#### Action item:
Exactly as written, give again the line with "(387, 163) = (549, 200): brown" and all subsequent lines through the end of the records.
□ □ □
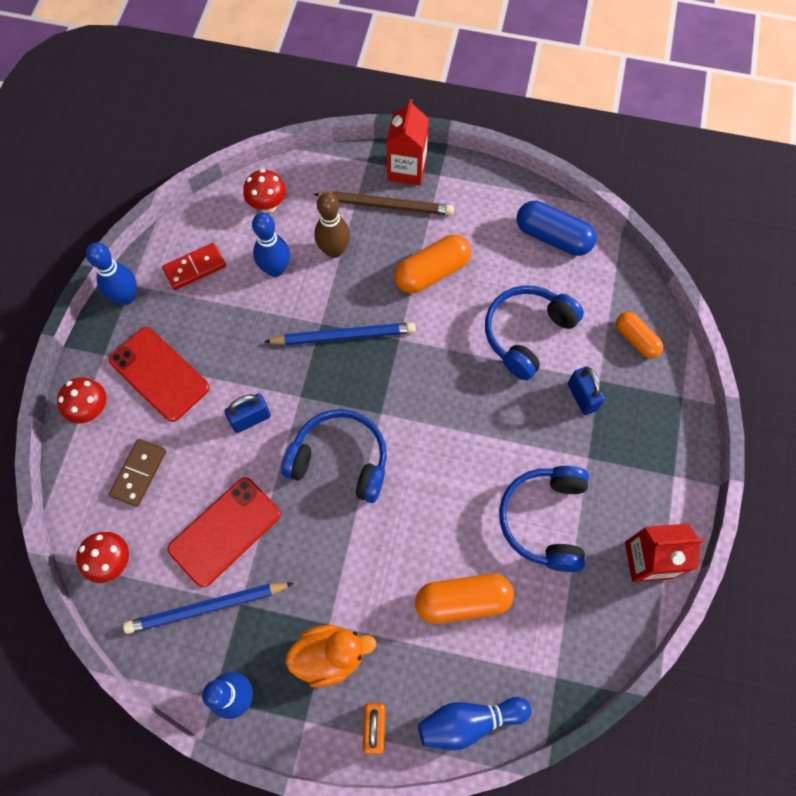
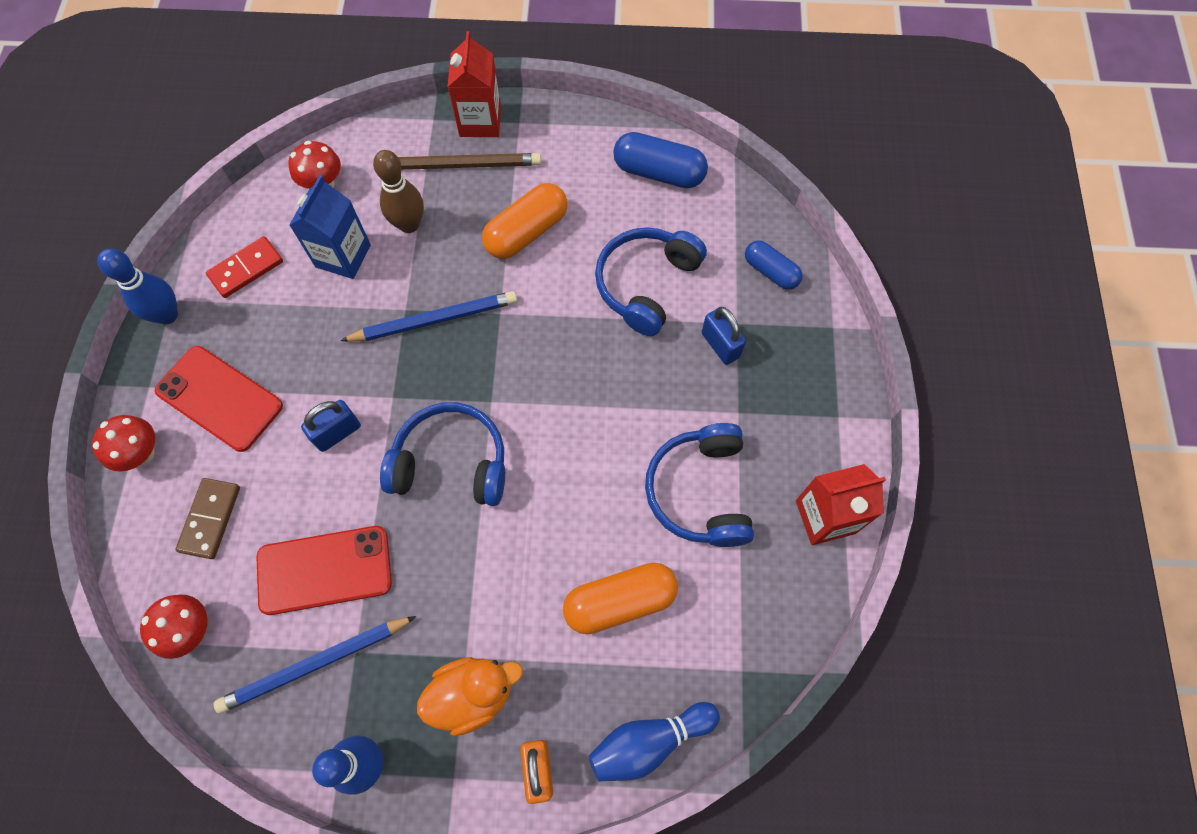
camera: 10 degrees left, 0 degrees up
(225, 531) = (324, 570): red phone -> red phone turned 45 degrees clockwise
(275, 269) = (343, 256): blue bowling pin -> blue carton
(636, 339) = (770, 271): orange capsule -> blue capsule

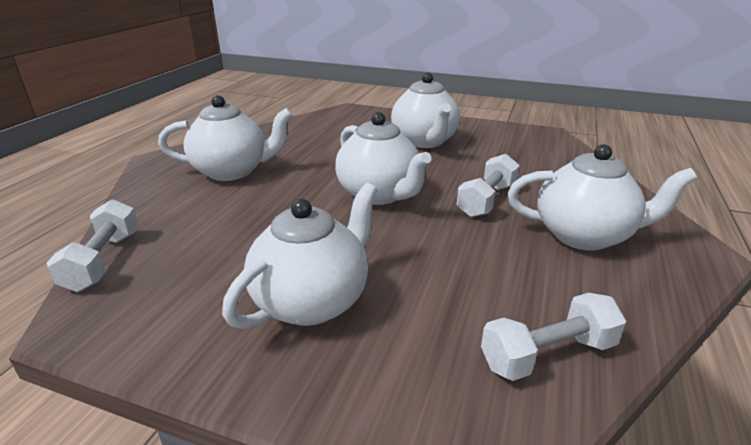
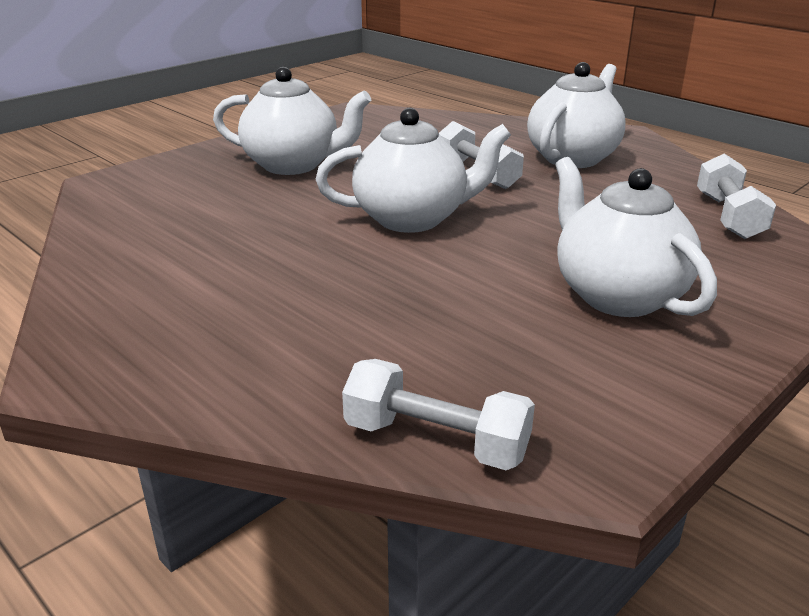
camera: 65 degrees left, 0 degrees up
(232, 171) = (224, 303): white teapot -> none

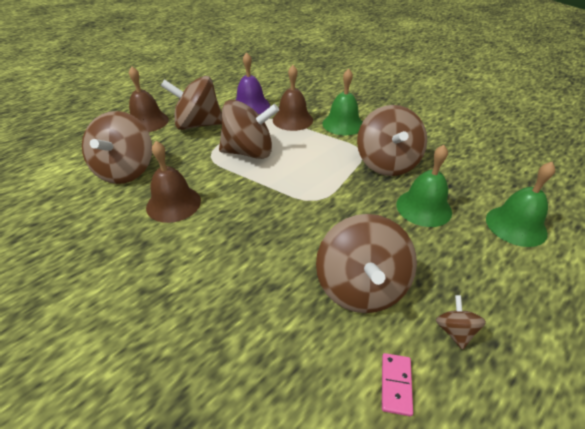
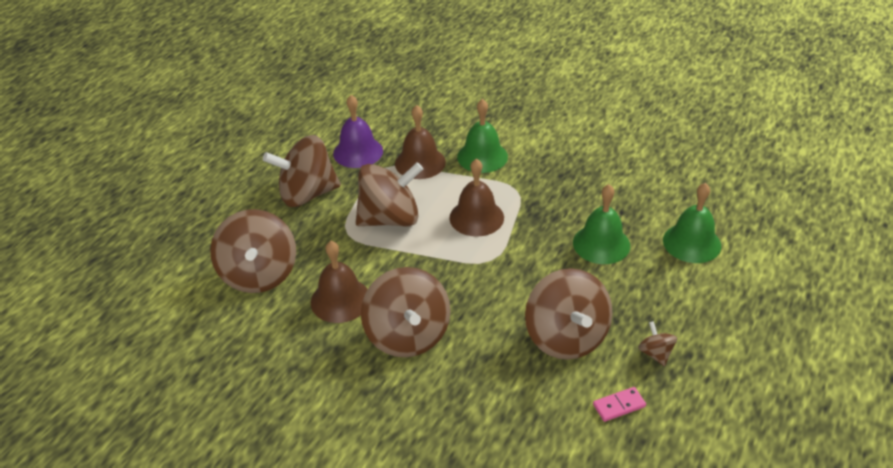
camera: 15 degrees left, 0 degrees up
(147, 121) = (239, 203): brown bell -> brown bell (476, 217)
(387, 163) = (549, 200): brown spinning top -> brown spinning top (407, 335)
(396, 384) = (619, 406): pink domino -> pink domino turned 75 degrees clockwise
□ □ □
#### Response for this exercise:
(387, 163) = (549, 200): brown spinning top -> brown spinning top (407, 335)
(396, 384) = (619, 406): pink domino -> pink domino turned 75 degrees clockwise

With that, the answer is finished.